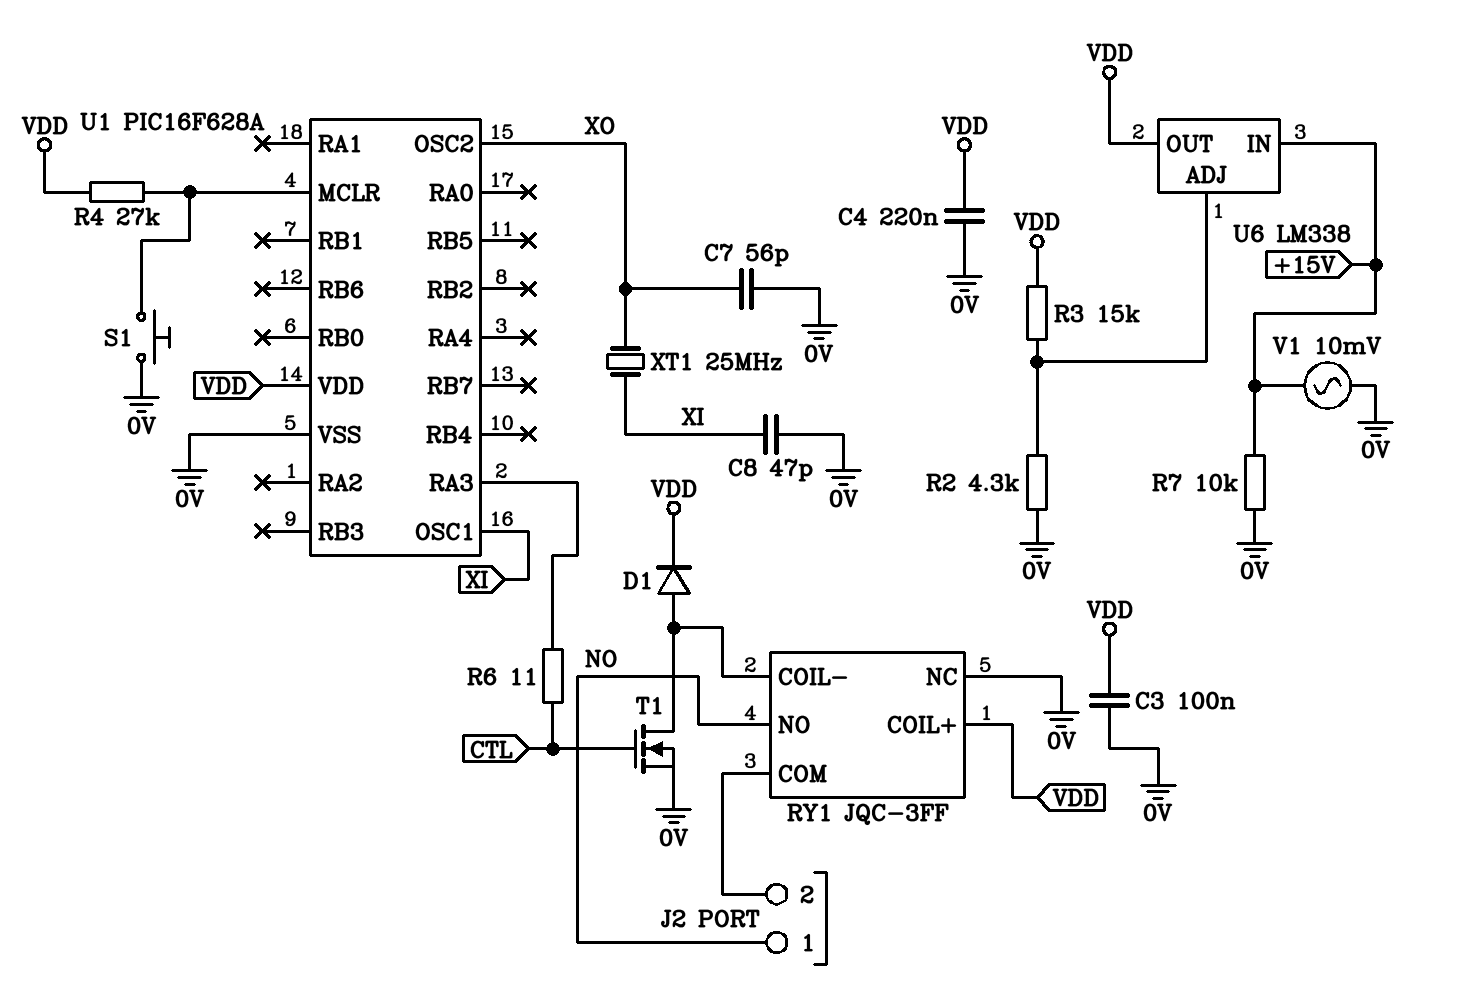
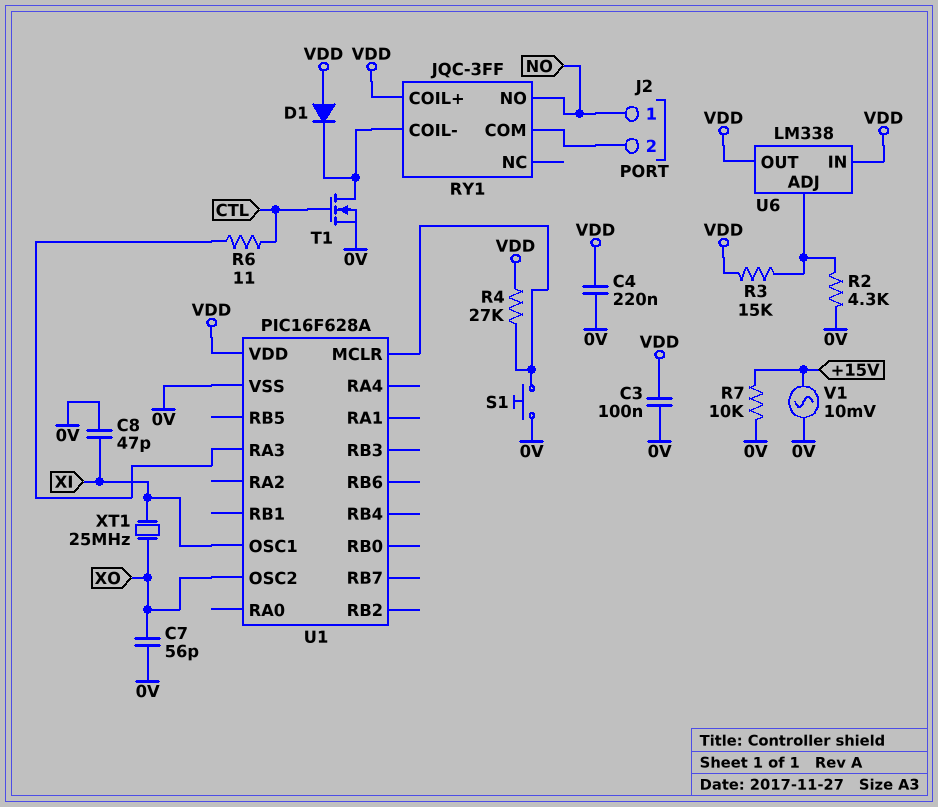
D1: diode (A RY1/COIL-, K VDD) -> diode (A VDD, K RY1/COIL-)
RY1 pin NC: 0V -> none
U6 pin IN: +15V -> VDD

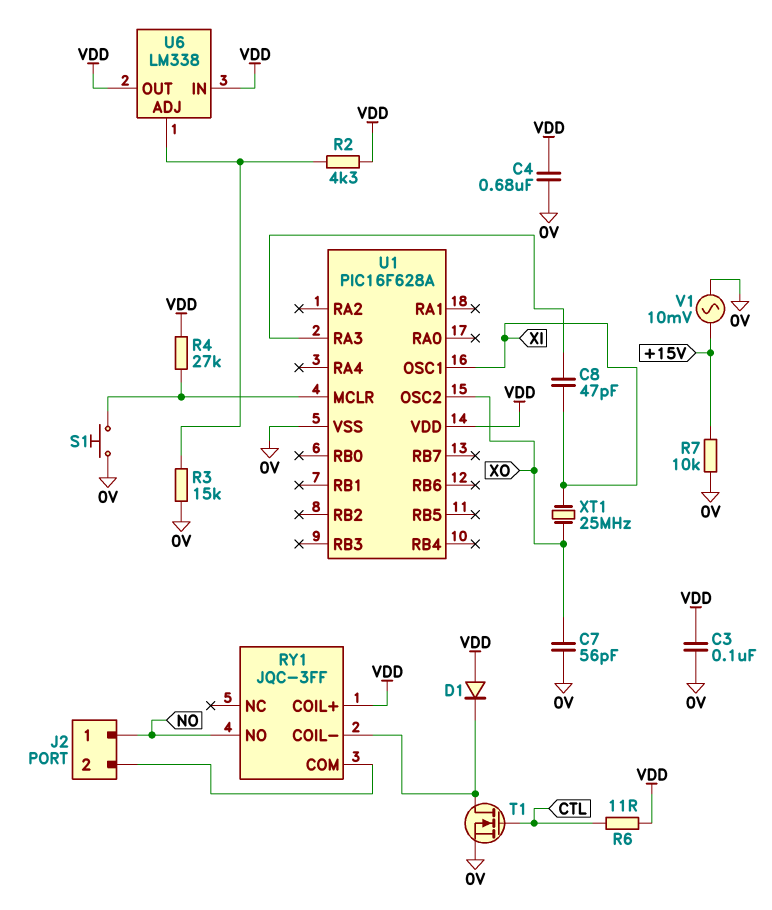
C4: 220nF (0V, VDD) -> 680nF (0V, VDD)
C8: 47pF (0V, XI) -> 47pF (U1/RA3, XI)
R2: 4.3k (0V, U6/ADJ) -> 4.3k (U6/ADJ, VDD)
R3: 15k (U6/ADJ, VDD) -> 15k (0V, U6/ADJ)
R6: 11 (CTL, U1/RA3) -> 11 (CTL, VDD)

______

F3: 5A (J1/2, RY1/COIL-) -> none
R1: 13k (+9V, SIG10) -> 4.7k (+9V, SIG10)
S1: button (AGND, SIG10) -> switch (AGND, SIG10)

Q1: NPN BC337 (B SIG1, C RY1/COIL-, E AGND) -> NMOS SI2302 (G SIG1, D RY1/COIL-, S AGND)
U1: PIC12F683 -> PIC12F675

______

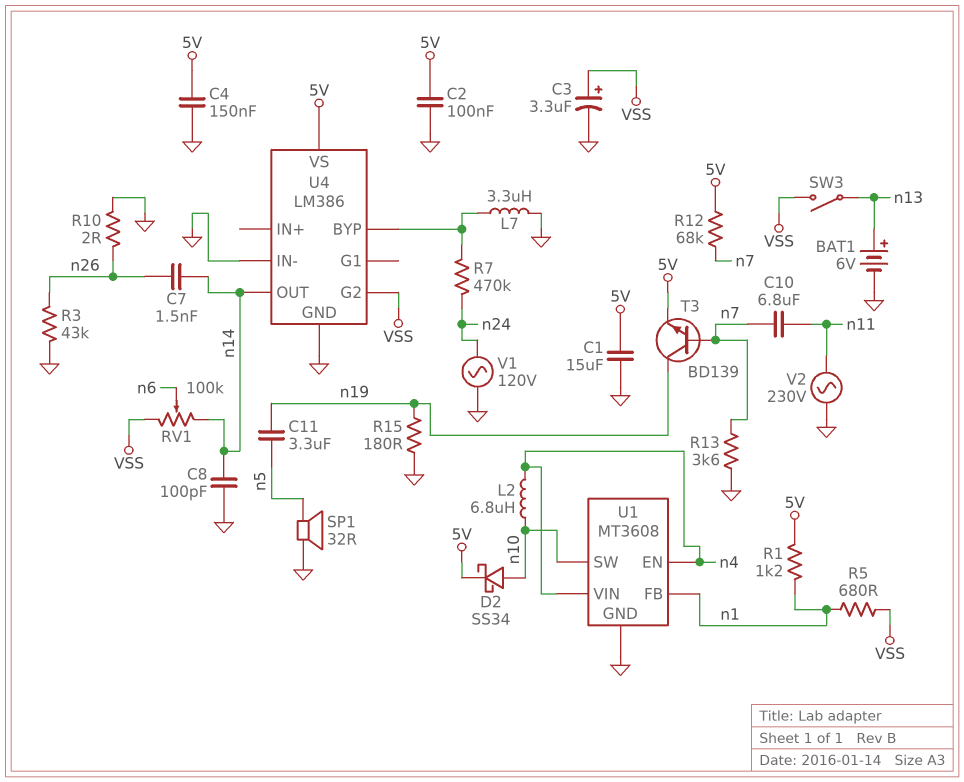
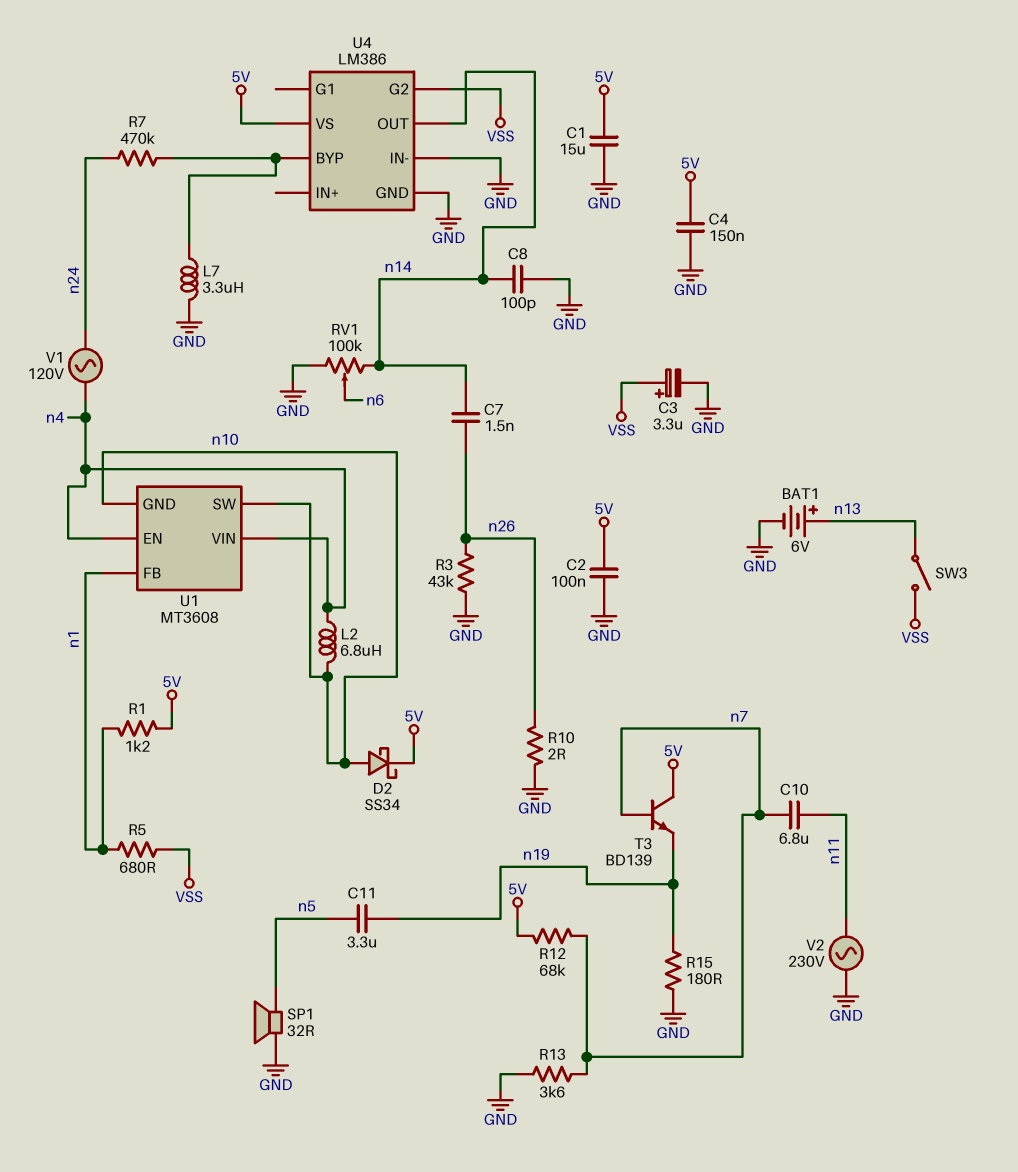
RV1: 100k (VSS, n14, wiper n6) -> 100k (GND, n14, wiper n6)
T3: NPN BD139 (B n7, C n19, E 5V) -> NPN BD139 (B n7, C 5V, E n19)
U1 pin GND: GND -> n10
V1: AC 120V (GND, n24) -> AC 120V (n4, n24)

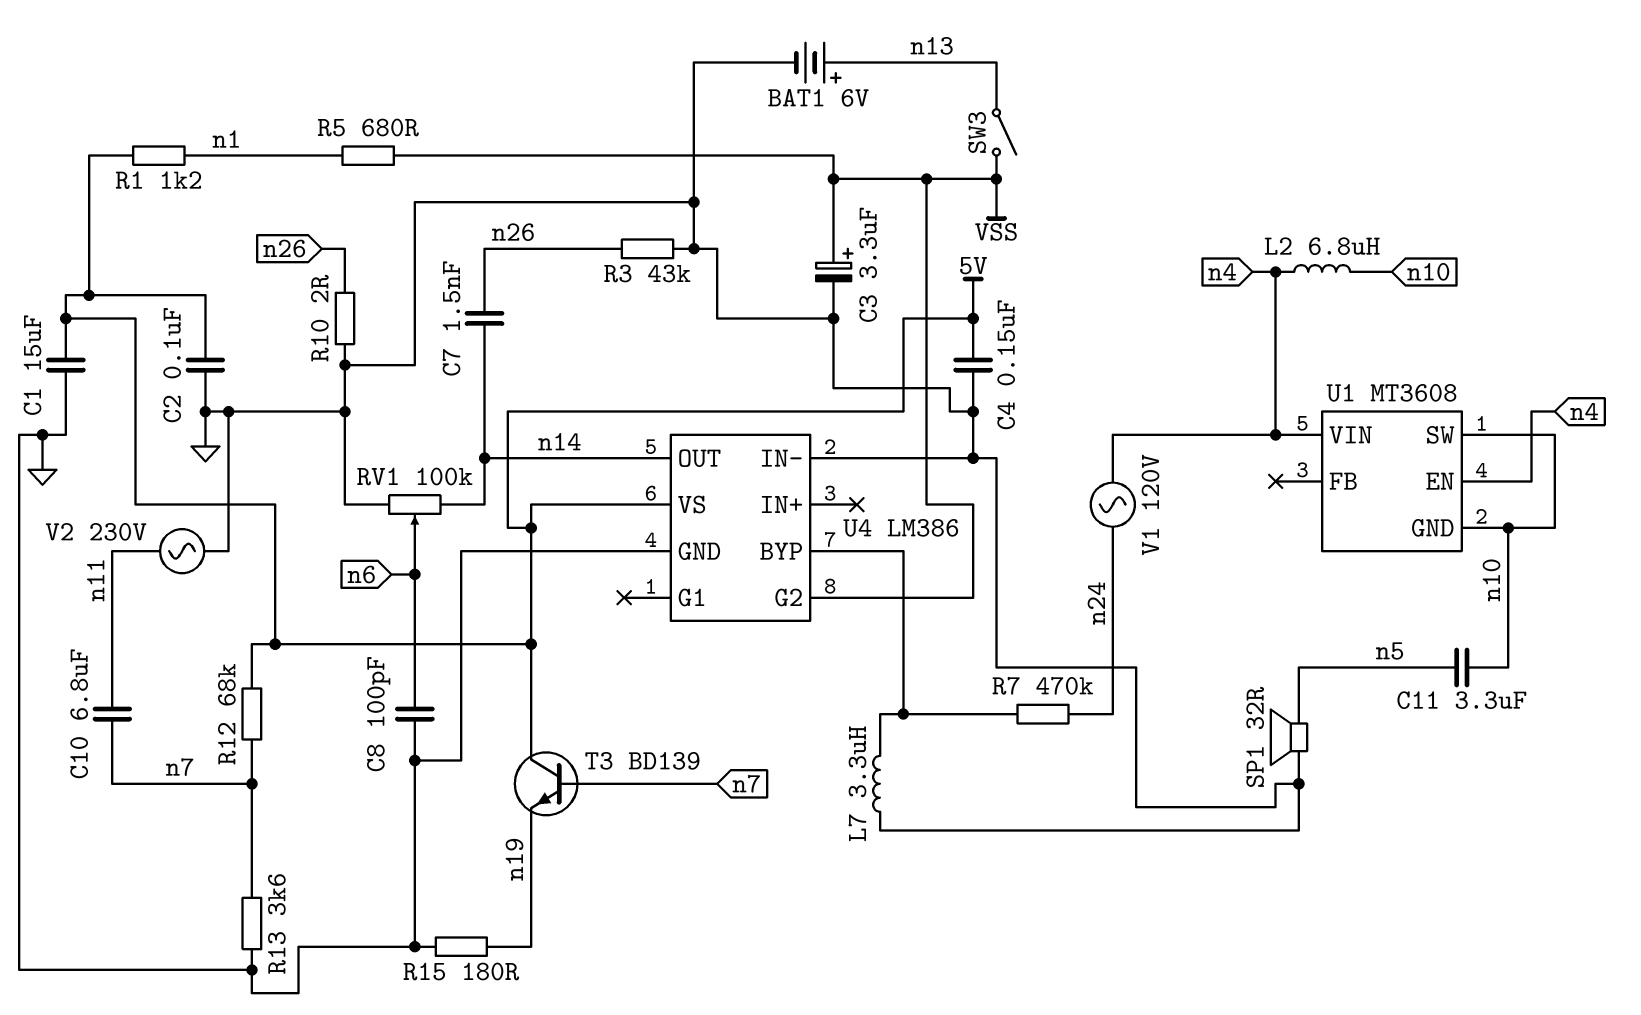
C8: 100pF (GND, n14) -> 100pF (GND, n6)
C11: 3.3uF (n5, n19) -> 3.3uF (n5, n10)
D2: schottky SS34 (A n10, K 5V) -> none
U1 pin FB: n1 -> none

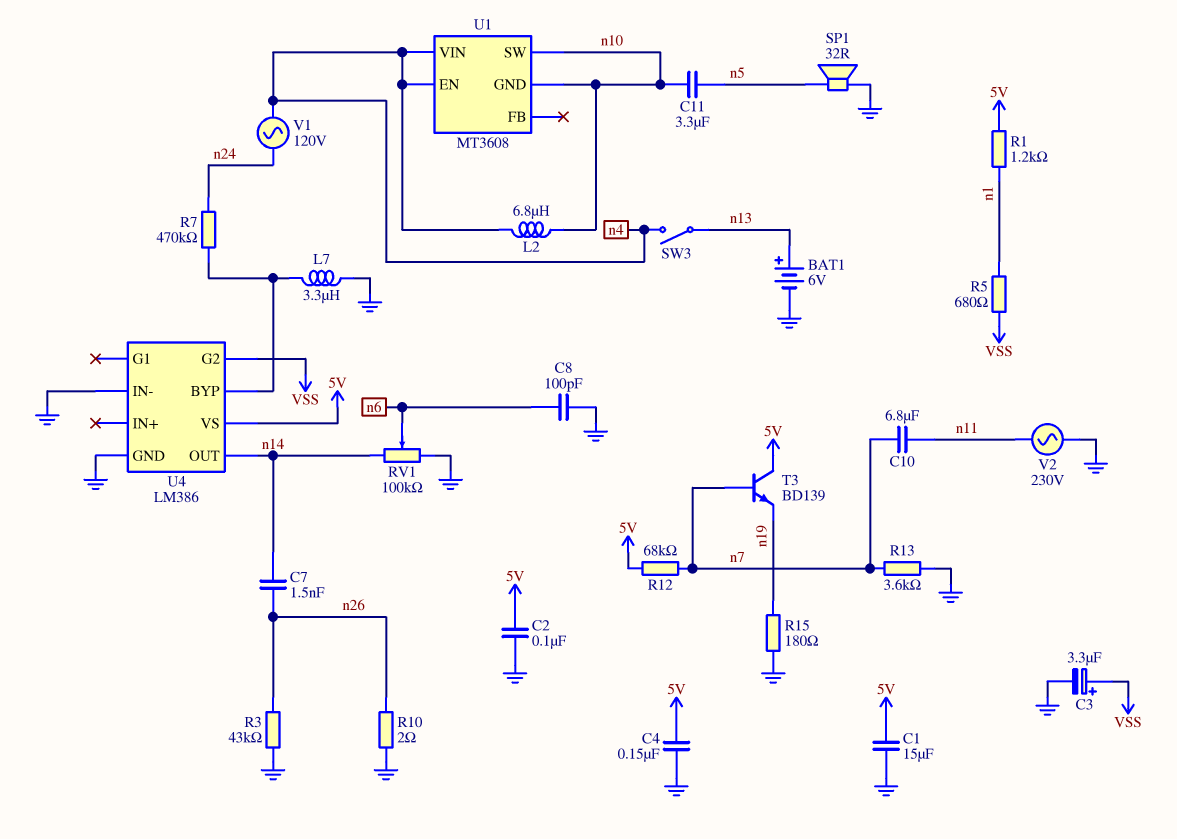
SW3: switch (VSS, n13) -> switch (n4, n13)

______

* Brief
In the listing above, locate the line containing "S1: button (AGND, SIG10)" and the line containing "U1: PIC12F683 -> PIC12F675". Extract those two lines and every line between them, exactly as written, and only those.

* Written reply
S1: button (AGND, SIG10) -> switch (AGND, SIG10)

Q1: NPN BC337 (B SIG1, C RY1/COIL-, E AGND) -> NMOS SI2302 (G SIG1, D RY1/COIL-, S AGND)
U1: PIC12F683 -> PIC12F675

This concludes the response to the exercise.